*** Opening of RECORD EXTRACTS ***

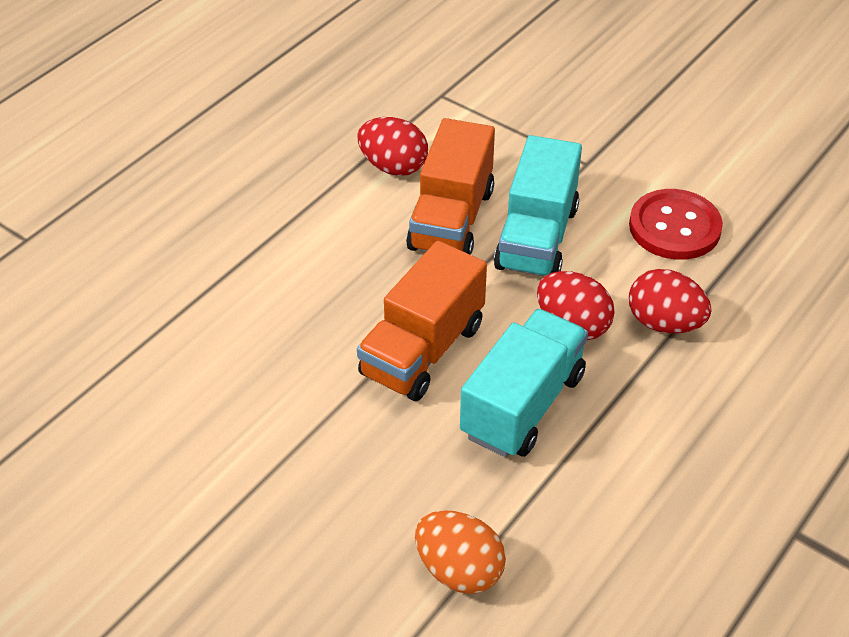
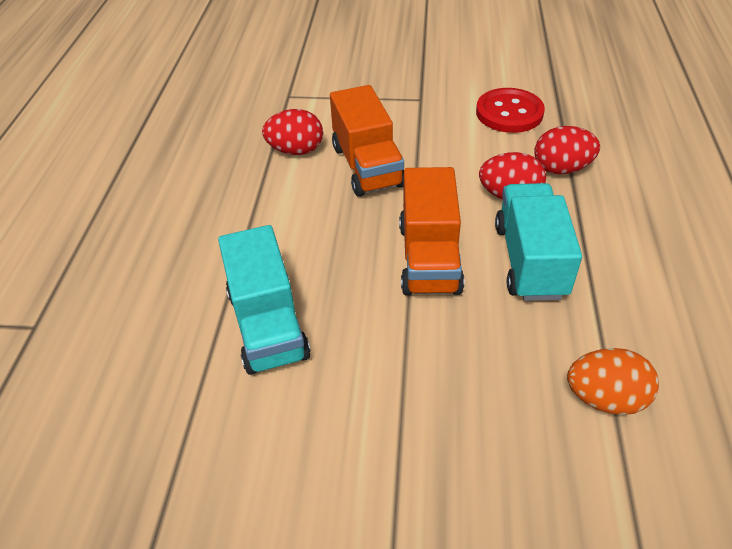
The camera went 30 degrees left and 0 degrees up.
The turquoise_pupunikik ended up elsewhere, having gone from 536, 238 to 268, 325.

*** Close of RECORD EXTRACTS ***
*** Opening of RECORD EXTRACTS ***

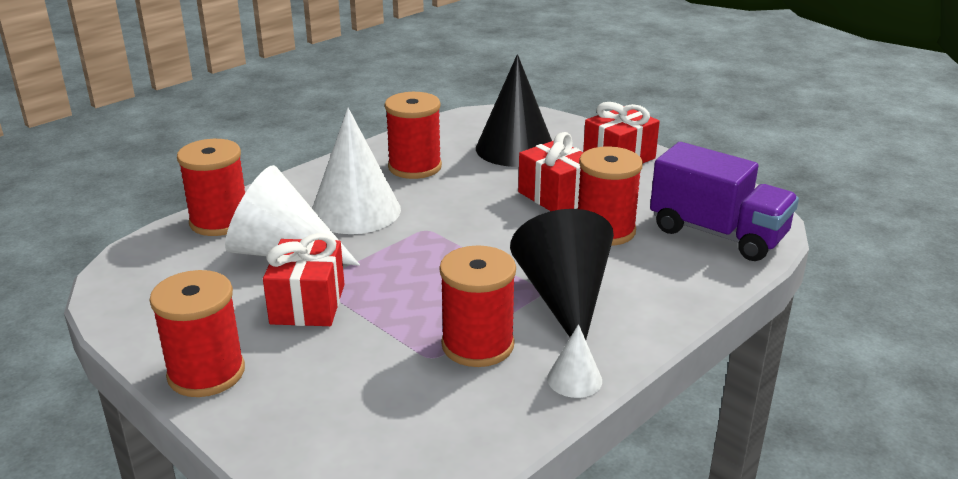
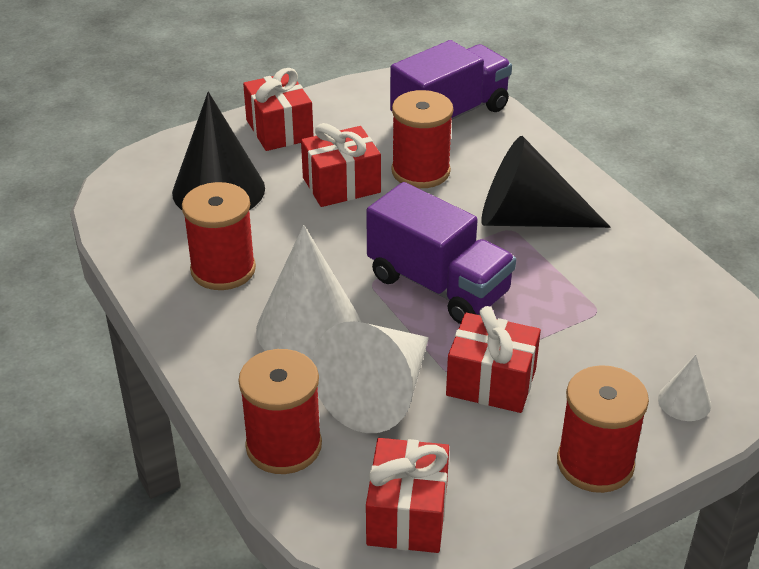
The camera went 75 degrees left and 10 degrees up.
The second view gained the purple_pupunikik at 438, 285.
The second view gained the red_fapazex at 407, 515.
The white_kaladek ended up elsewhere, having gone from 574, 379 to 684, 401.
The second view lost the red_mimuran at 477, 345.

*** Close of RECORD EXTRACTS ***

### [WORK ITEM]
Retype, in the same exact form, the lines of the material above from the line holding "The camera went 30" through the line holding "The turquoise_pupunikik ended".

### [RESULT OF THE TASK]
The camera went 30 degrees left and 0 degrees up.
The turquoise_pupunikik ended up elsewhere, having gone from 536, 238 to 268, 325.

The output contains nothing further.